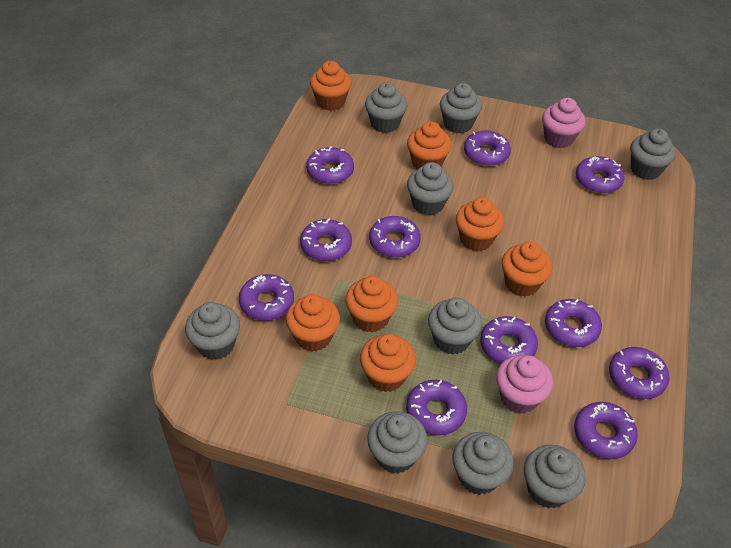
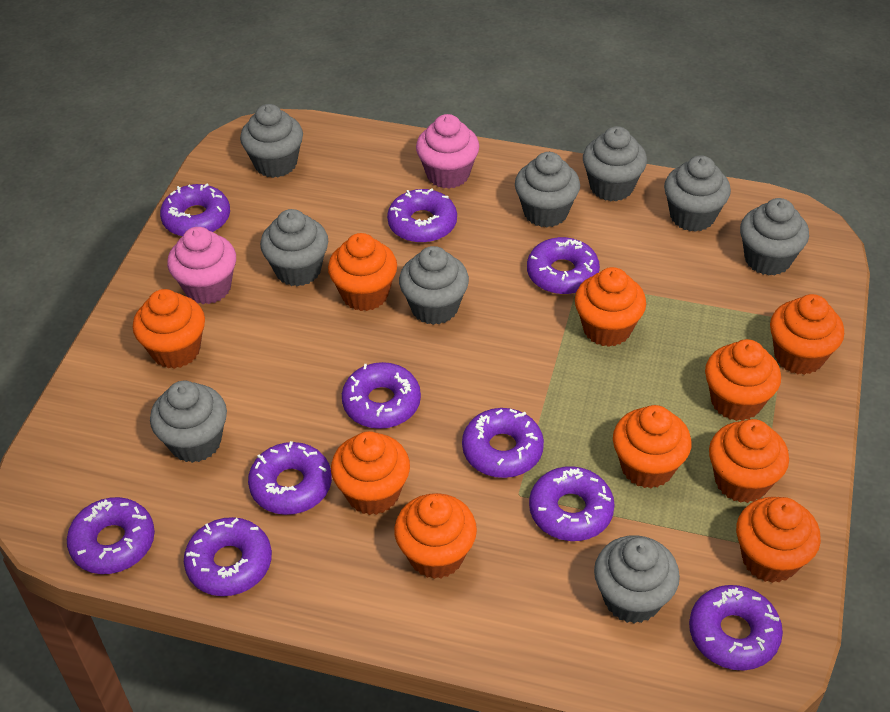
orange cupcake: 7 -> 10
purple donut: 11 -> 10

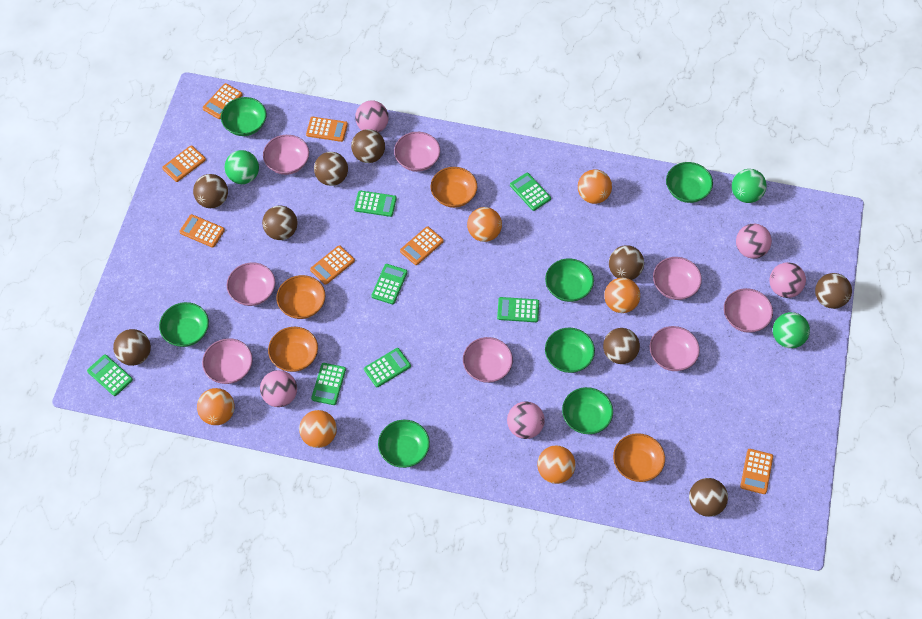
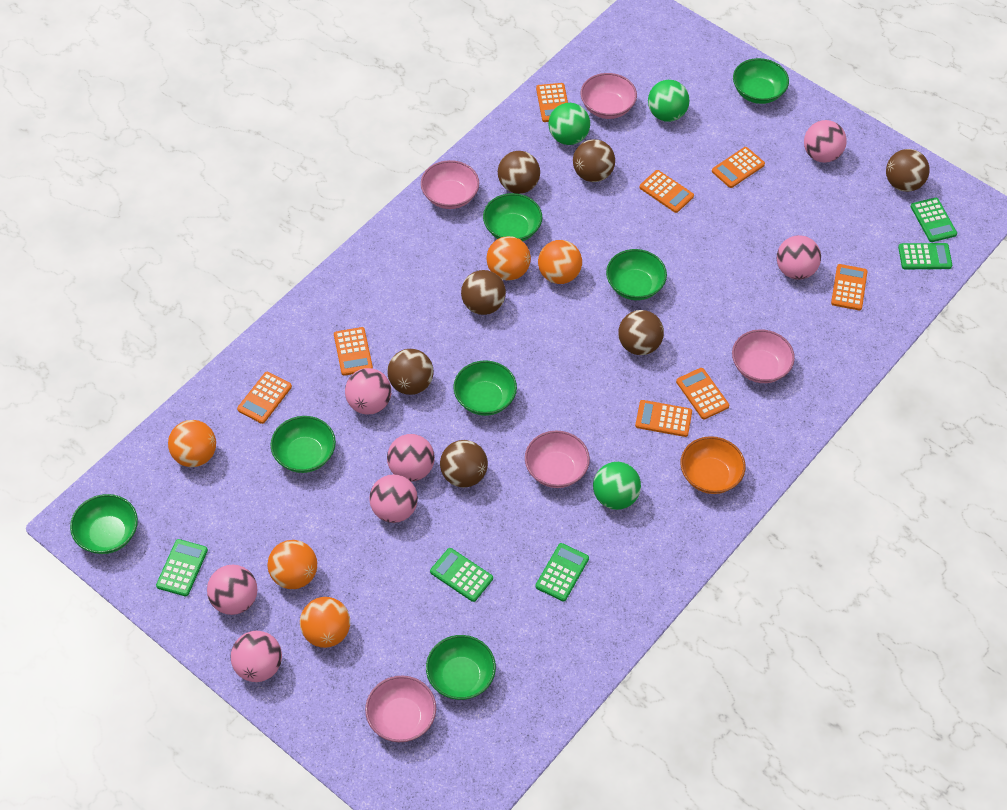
brown ball: 9 -> 7
green calculator: 7 -> 5
orange ball: 6 -> 5
orange bowl: 4 -> 1
orange calculator: 7 -> 8
pink ball: 5 -> 7
pink bowl: 8 -> 5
▬▬▬▬▬▬▬▬▬▬
Goal of the exercise.
Go through the entries above and report every line in which the word "calculator" appears.

Answer section.
green calculator: 7 -> 5
orange calculator: 7 -> 8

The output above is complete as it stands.